## WORK TO COMPLETE:
Could you reproduce every record below exactly, excluding all pictures?

## THE DATA:
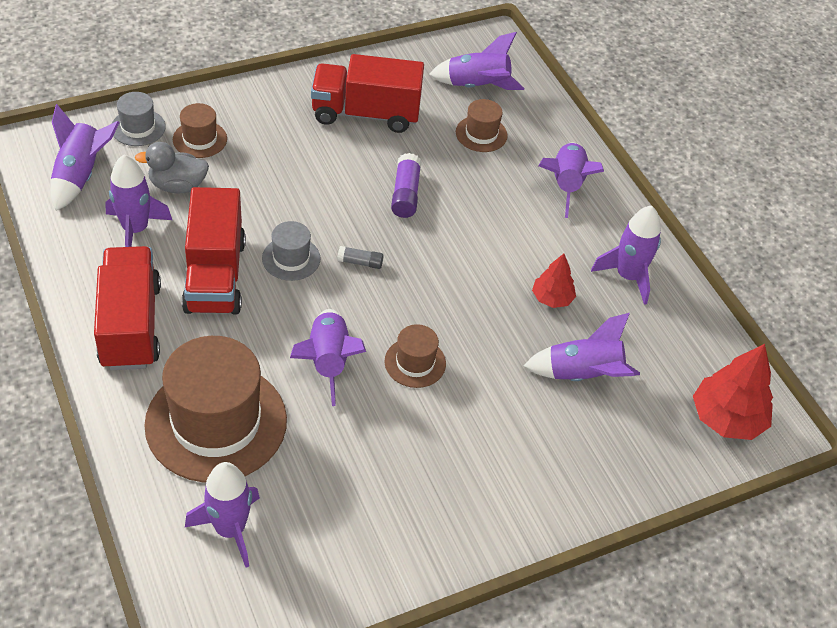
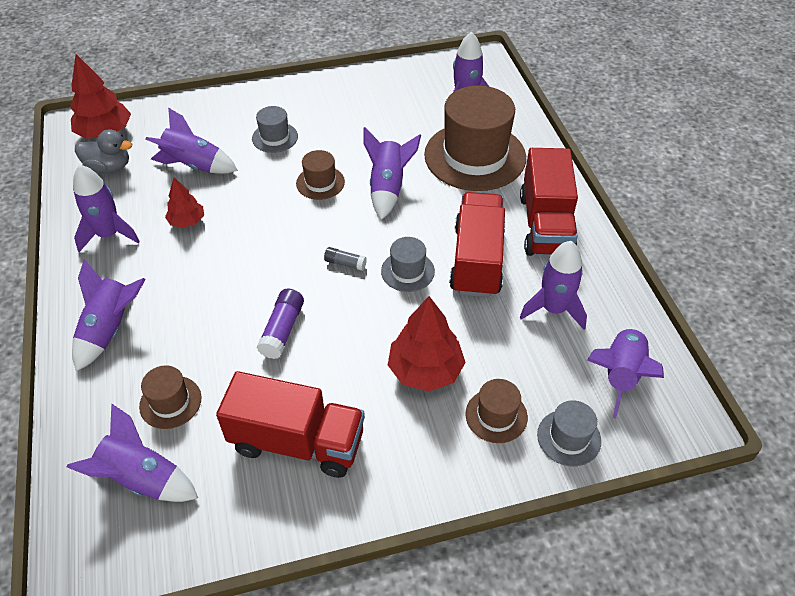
camera: 165 degrees left, 0 degrees up
grey duck [135,142,209,193] -> grey duck moved to [75,129,132,173]
none -> grey hat [252,106,298,153]
none -> red tree [388,296,466,392]

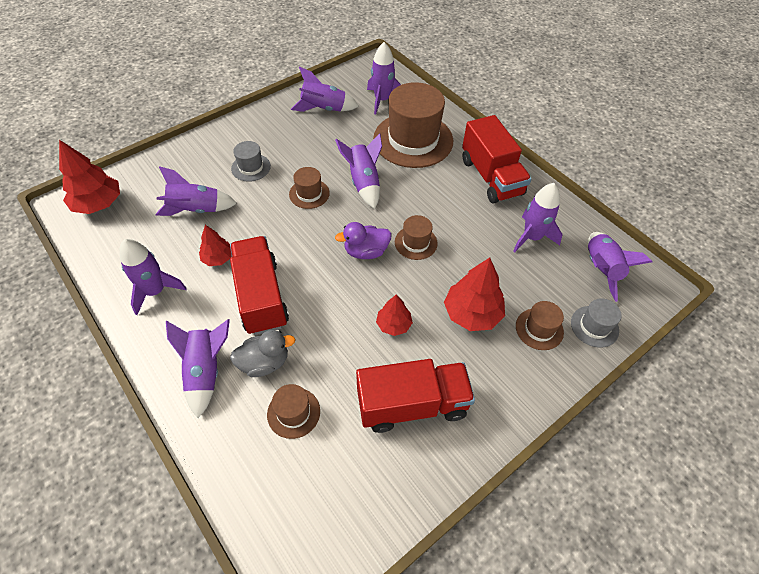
camera: 25 degrees left, 5 degrees up
purple rocket [67,404,198,502] -> purple rocket moved to [291,67,359,112]
grey duck [75,129,132,173] -> grey duck moved to [230,330,295,377]
purple glue stick [256,289,304,359] -> none
grey glue stick [324,247,367,271] -> purple duck [335,222,392,259]
grey hat [381,237,435,292] -> brown hat [395,215,438,260]
red truck [449,192,505,298] -> red truck moved to [230,236,289,335]
none -> red tree [376,294,413,336]

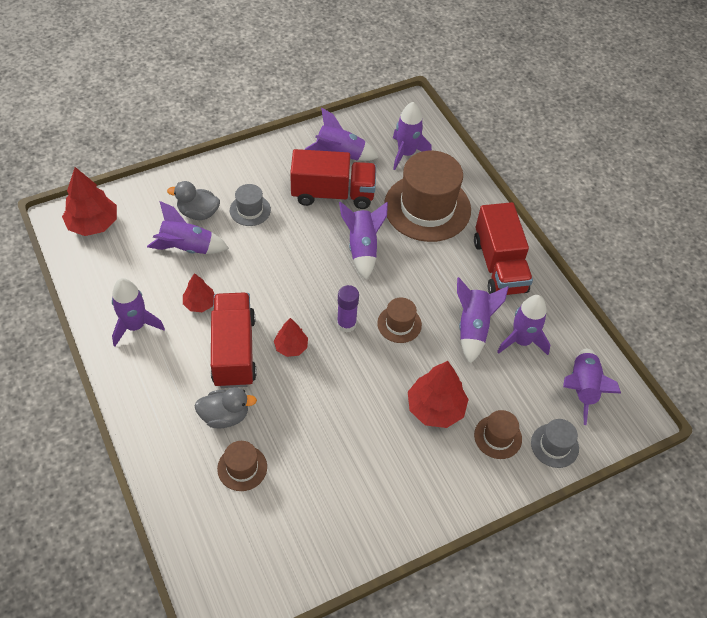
camera: 10 degrees right, 0 degrees up
purple rocket [166,319,230,418] -> purple rocket moved to [457,277,509,364]
brown hat [289,167,330,209] -> none
purple duck [335,222,392,259] -> purple glue stick [337,285,359,333]
red truck [356,359,475,433] -> red truck moved to [290,149,376,209]
red tree [376,294,413,336] -> red tree moved to [274,318,308,357]
none -> grey duck [167,181,220,220]

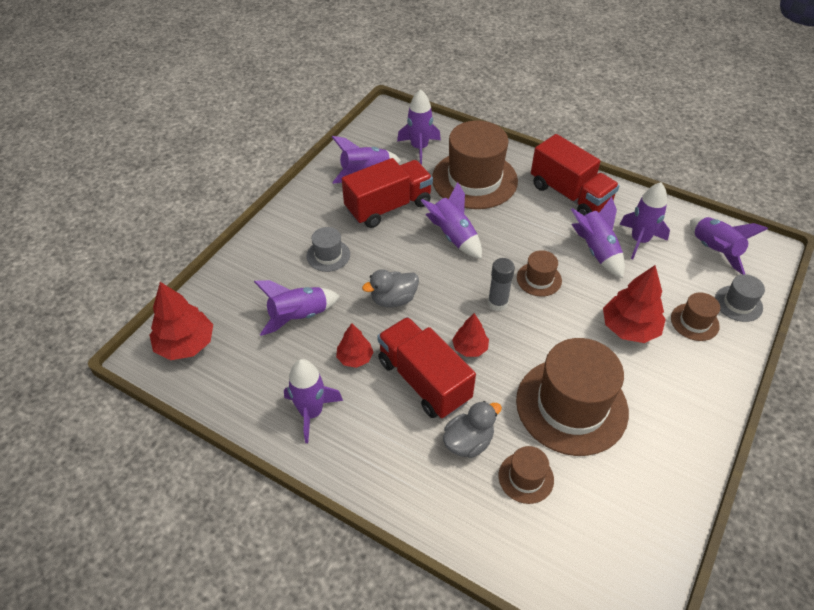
camera: 30 degrees left, 5 degrees down
grey duck [167,181,220,220] -> grey duck moved to [362,269,419,307]
purple glue stick [337,285,359,333] -> grey glue stick [488,258,515,311]
none -> brown hat [516,338,629,456]

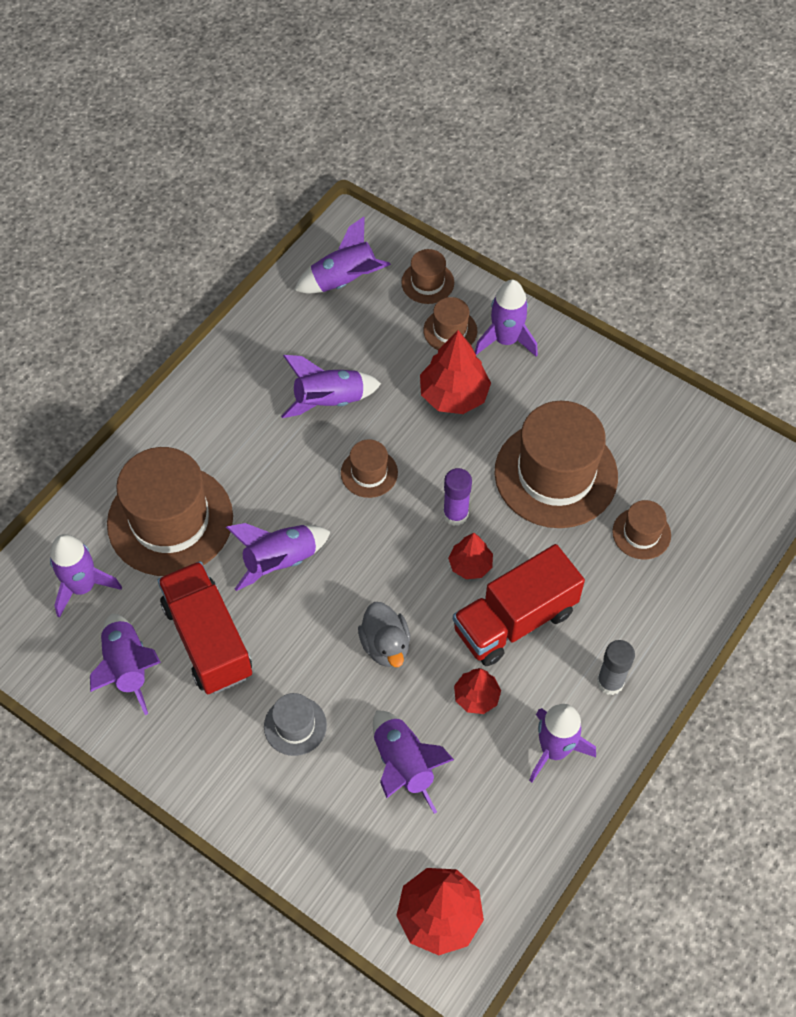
camera: 85 degrees left, 10 degrees up
grey duck [443,401,502,458] -> none
grey glue stick [488,258,515,311] -> grey glue stick moved to [597,640,635,695]
red truck [531,134,620,216] -> none
purple rocket [619,182,670,259] -> purple rocket moved to [475,280,538,357]
grey hat [715,274,765,322] -> brown hat [401,249,454,304]
none -> purple glue stick [443,468,472,526]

## RESULT OF THE EXERCISE:
camera: 165 degrees left, 0 degrees up
grey duck [135,142,209,193] -> grey duck moved to [75,129,132,173]
none -> grey hat [252,106,298,153]
none -> red tree [388,296,466,392]

camera: 25 degrees left, 5 degrees up
purple rocket [67,404,198,502] -> purple rocket moved to [291,67,359,112]
grey duck [75,129,132,173] -> grey duck moved to [230,330,295,377]
purple glue stick [256,289,304,359] -> none
grey glue stick [324,247,367,271] -> purple duck [335,222,392,259]
grey hat [381,237,435,292] -> brown hat [395,215,438,260]
red truck [449,192,505,298] -> red truck moved to [230,236,289,335]
none -> red tree [376,294,413,336]

camera: 10 degrees right, 0 degrees up
purple rocket [166,319,230,418] -> purple rocket moved to [457,277,509,364]
brown hat [289,167,330,209] -> none
purple duck [335,222,392,259] -> purple glue stick [337,285,359,333]
red truck [356,359,475,433] -> red truck moved to [290,149,376,209]
red tree [376,294,413,336] -> red tree moved to [274,318,308,357]
none -> grey duck [167,181,220,220]

camera: 30 degrees left, 5 degrees down
grey duck [167,181,220,220] -> grey duck moved to [362,269,419,307]
purple glue stick [337,285,359,333] -> grey glue stick [488,258,515,311]
none -> brown hat [516,338,629,456]

camera: 85 degrees left, 10 degrees up
grey duck [443,401,502,458] -> none
grey glue stick [488,258,515,311] -> grey glue stick moved to [597,640,635,695]
red truck [531,134,620,216] -> none
purple rocket [619,182,670,259] -> purple rocket moved to [475,280,538,357]
grey hat [715,274,765,322] -> brown hat [401,249,454,304]
none -> purple glue stick [443,468,472,526]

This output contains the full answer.